### Task directions:
Lines holding the string "pink" are the ones to copy; find them all in the data.

(Object state change records)
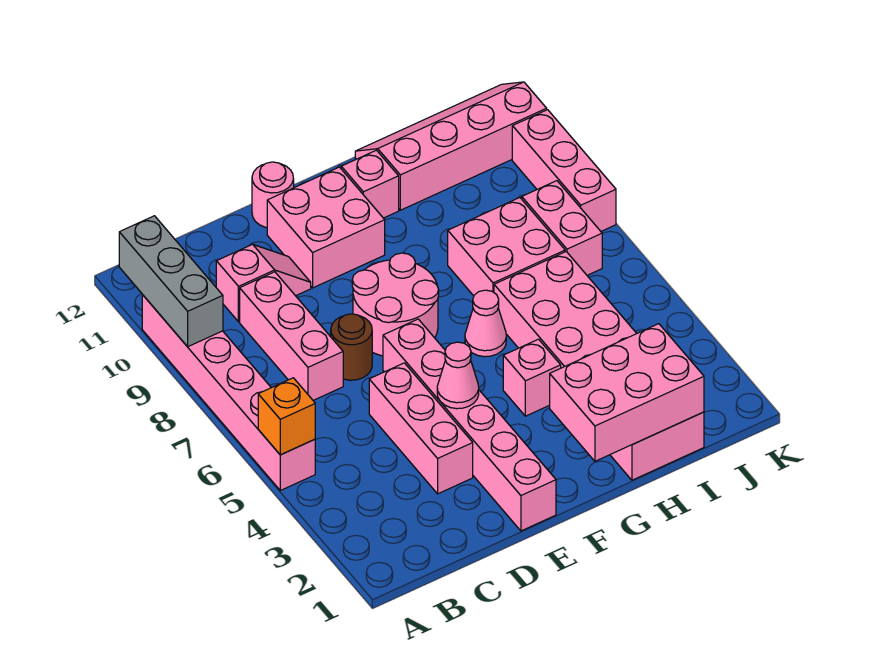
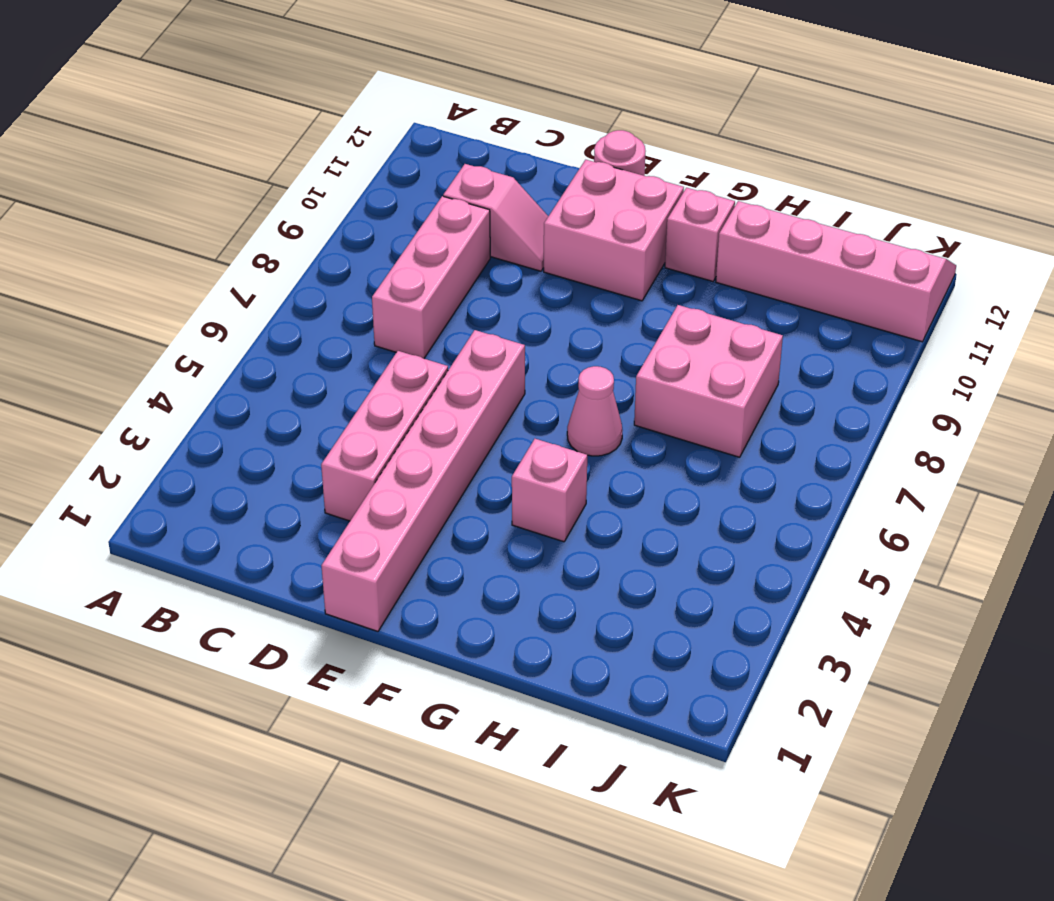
none -> pink brick A5:A10 level 1
none -> brown round brick D7 level 1
none -> pink round brick E7:F8 level 1

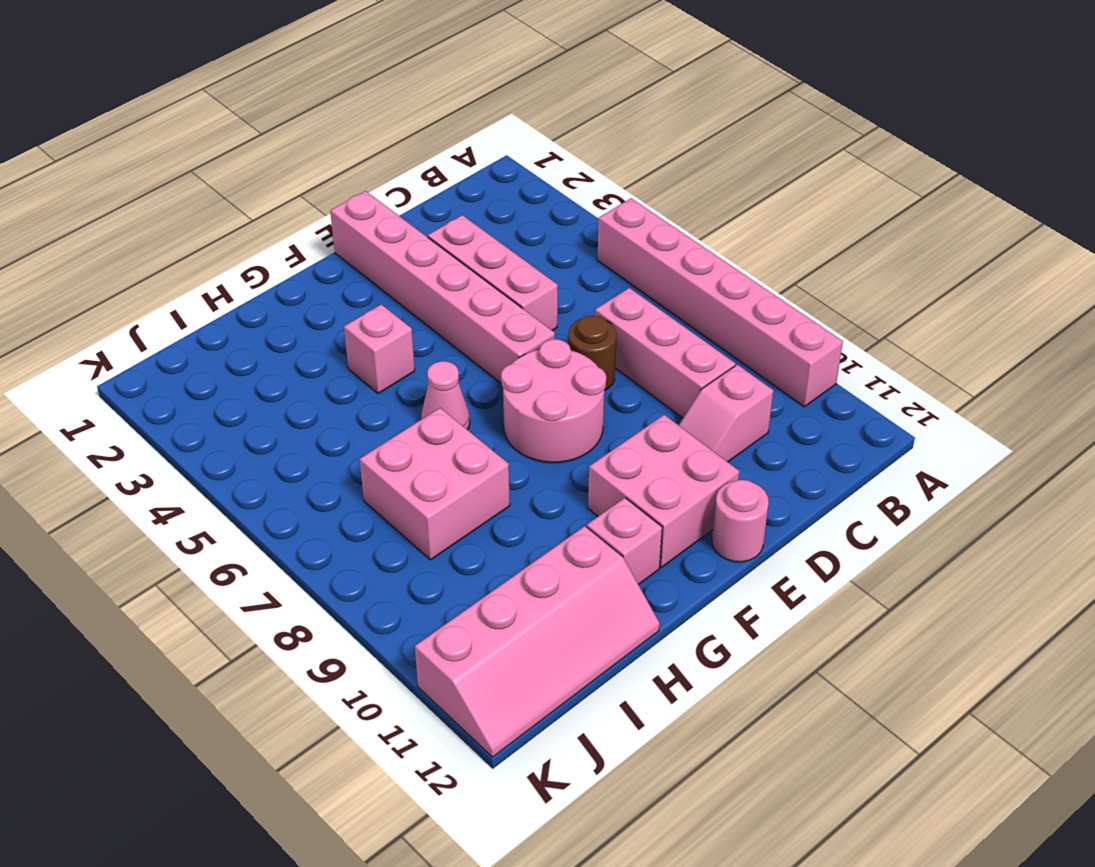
none -> pink brick H1:I6 level 1
none -> pink brick J7:J8 level 1
none -> pink brick K8:K10 level 1

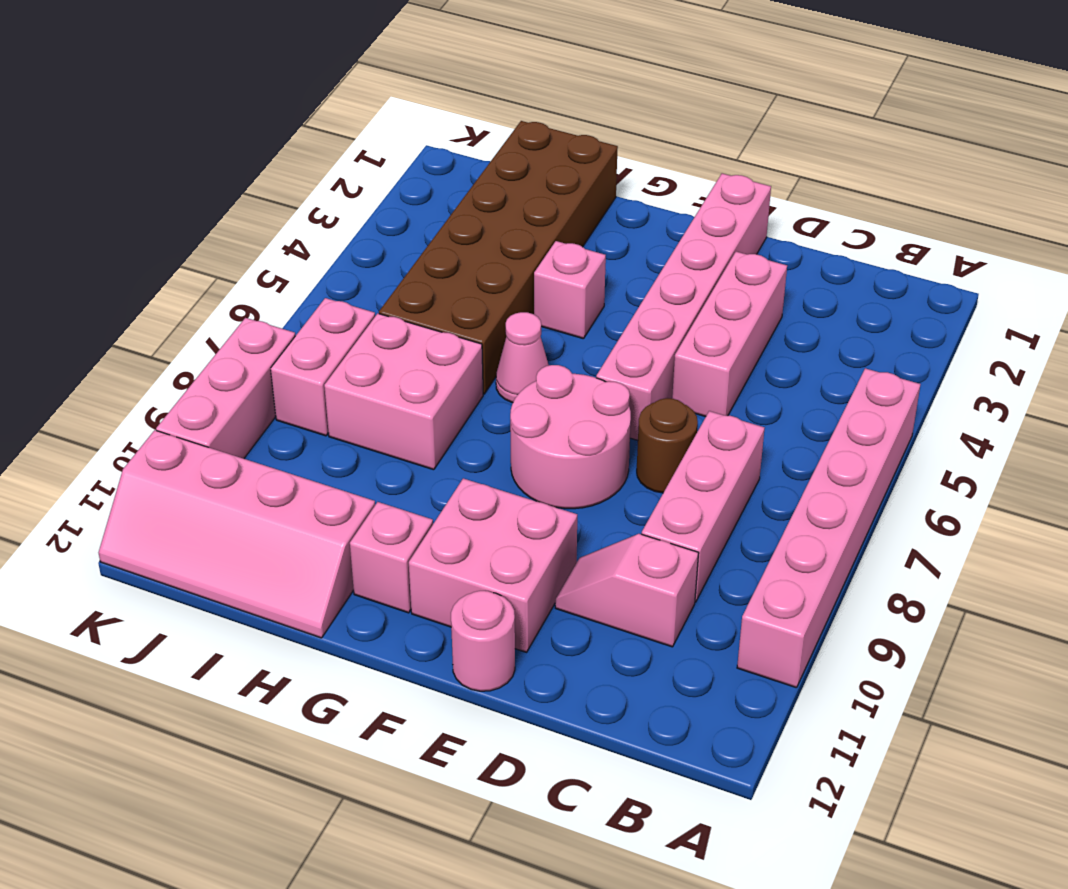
brown brick H1:I6 level 1 -> pink brick H1:I6 level 1
none -> orange brick A5 level 2
none -> grey brick A9:A11 level 2
none -> pink cone E4 level 2

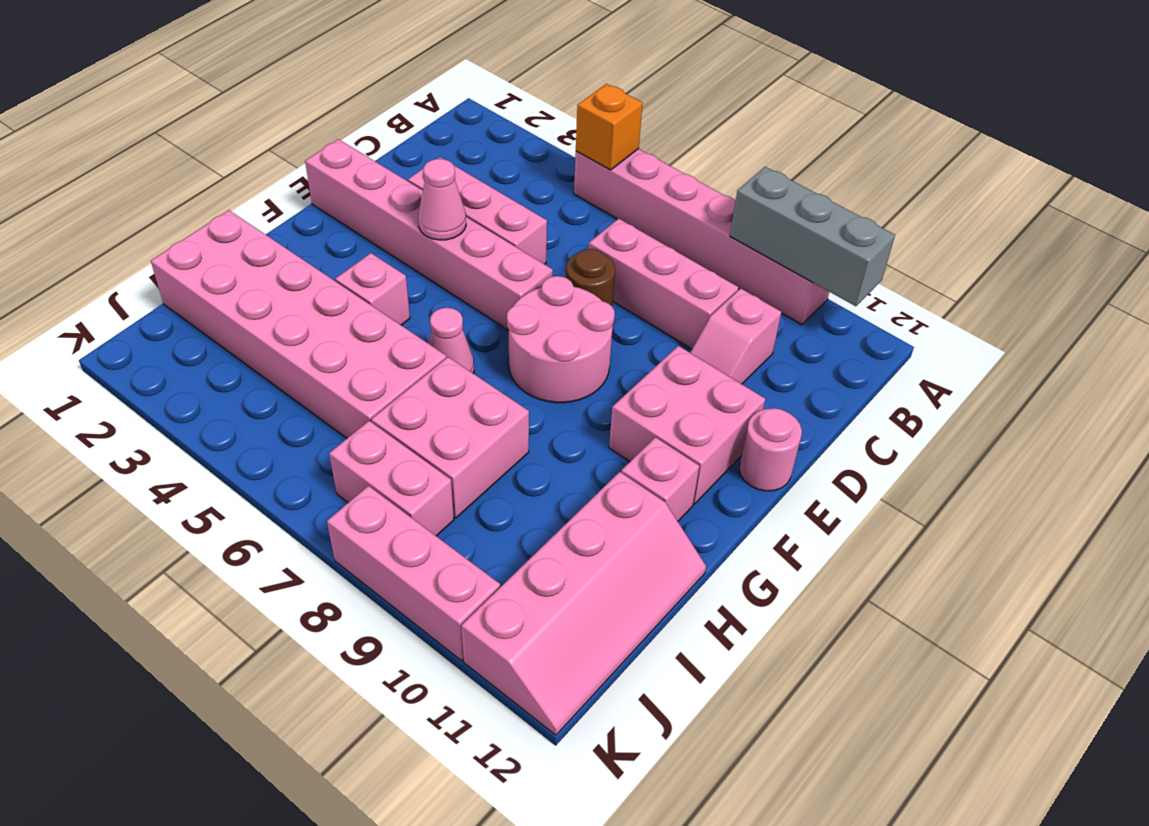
none -> pink brick G1:I2 level 2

### Answer to this exercise:
none -> pink brick A5:A10 level 1
none -> pink round brick E7:F8 level 1
none -> pink brick H1:I6 level 1
none -> pink brick J7:J8 level 1
none -> pink brick K8:K10 level 1
brown brick H1:I6 level 1 -> pink brick H1:I6 level 1
none -> pink cone E4 level 2
none -> pink brick G1:I2 level 2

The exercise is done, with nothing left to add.